### [SOURCE INFORMATION]

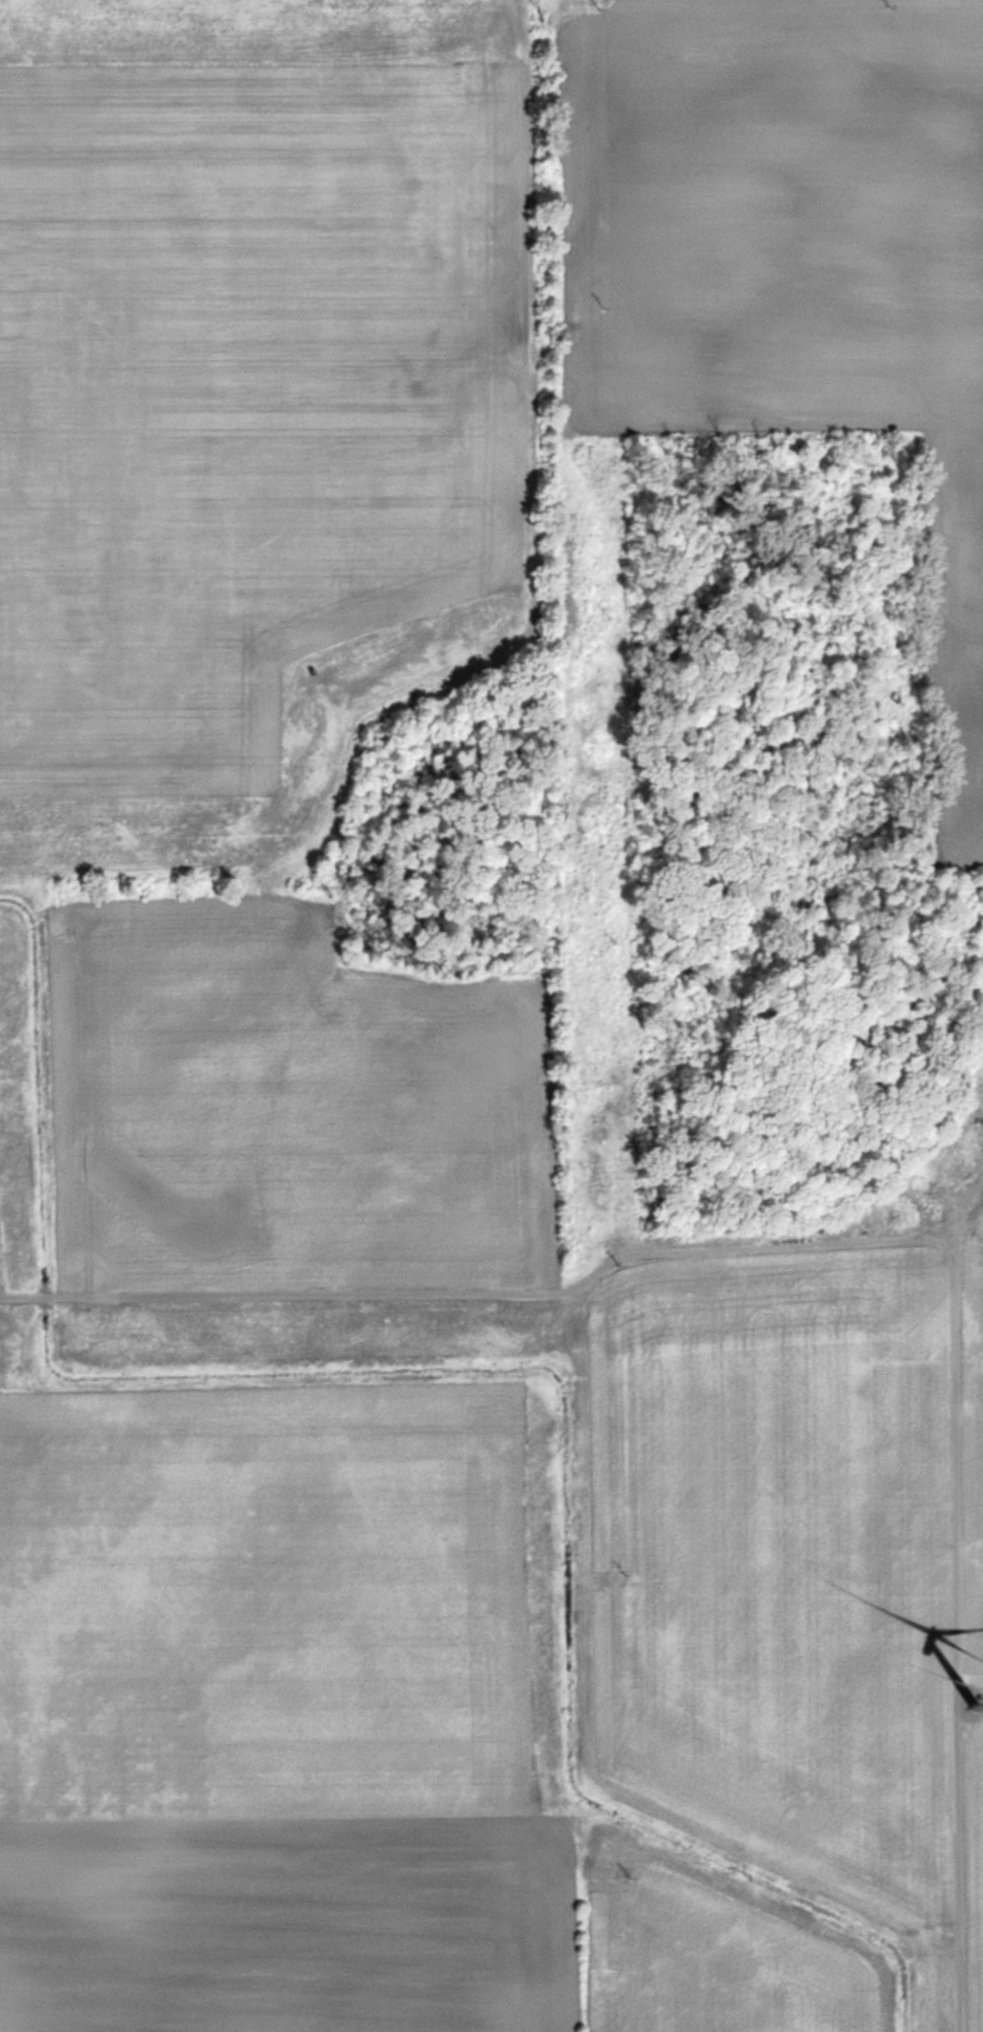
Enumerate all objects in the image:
power tower: (601, 0)
power tower: (607, 295)
power tower: (612, 609)
power tower: (615, 935)
road: (860, 1241)
power tower: (624, 1259)
power tower: (627, 1564)
wind turbine: (963, 1696)
power tower: (628, 1863)

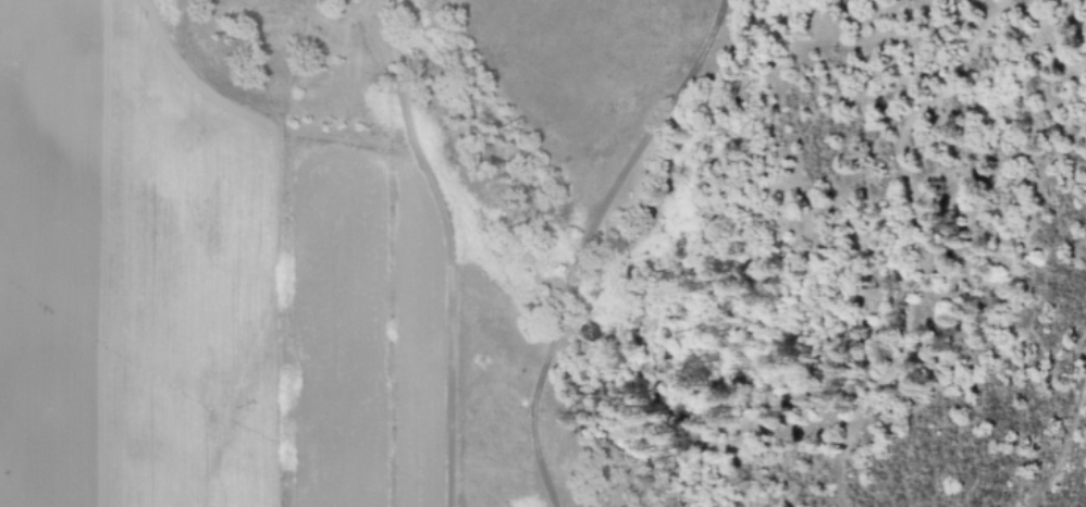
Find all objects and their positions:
road: (577, 241)
road: (444, 248)

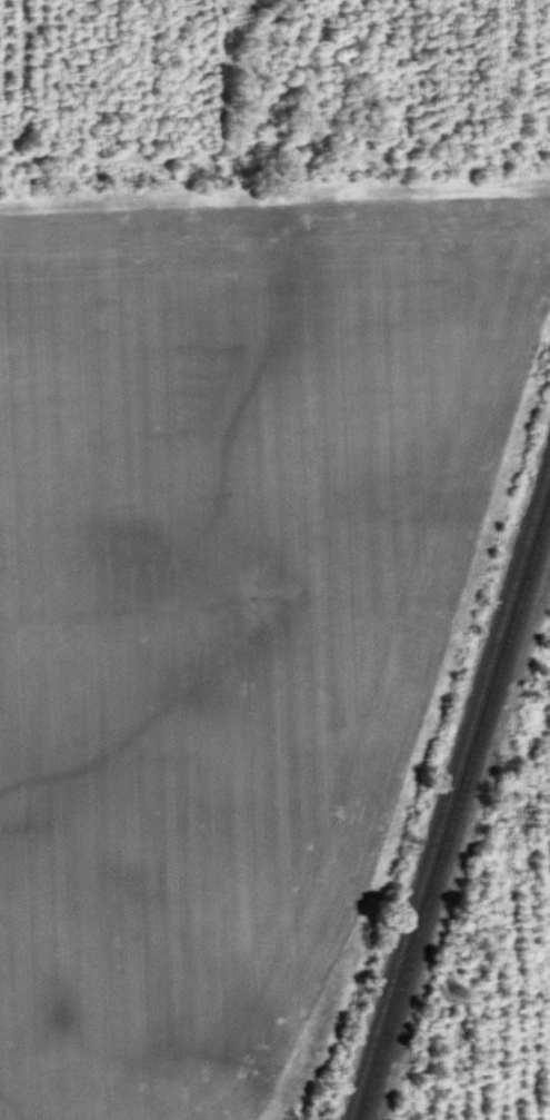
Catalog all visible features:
railway: (452, 800)

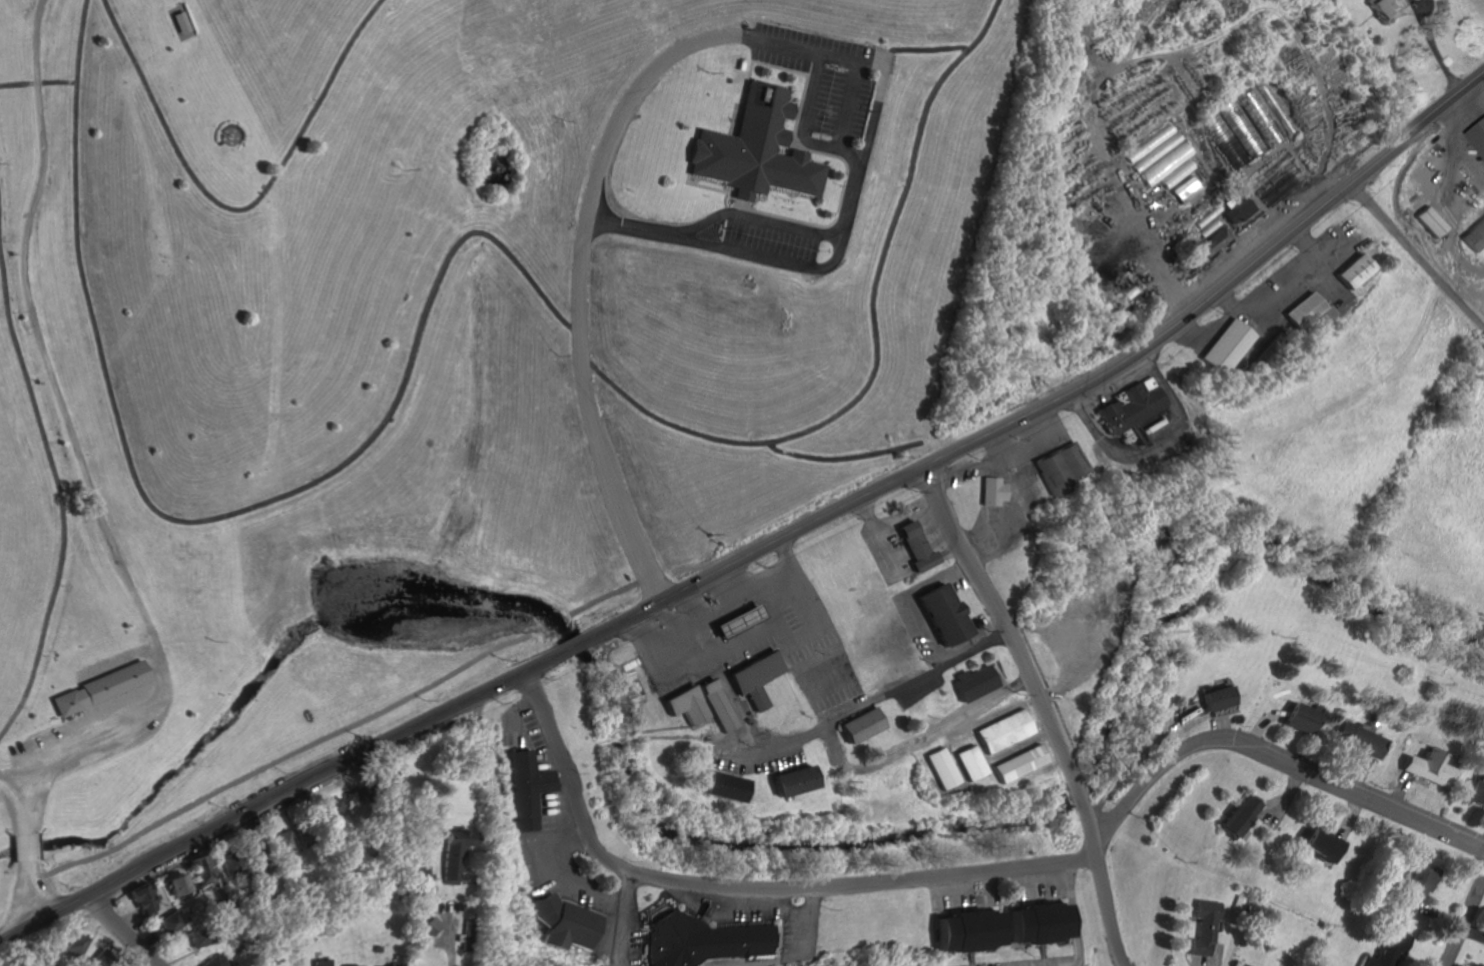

### [TASK PROMPT]
Copy the material above in full and exactly, skipping pictures.

### [TASK RESPONSE]
Enumerate all objects in the image:
power tower: (601, 0)
power tower: (607, 295)
power tower: (612, 609)
power tower: (615, 935)
road: (860, 1241)
power tower: (624, 1259)
power tower: (627, 1564)
wind turbine: (963, 1696)
power tower: (628, 1863)

Find all objects and their positions:
road: (577, 241)
road: (444, 248)

Catalog all visible features:
railway: (452, 800)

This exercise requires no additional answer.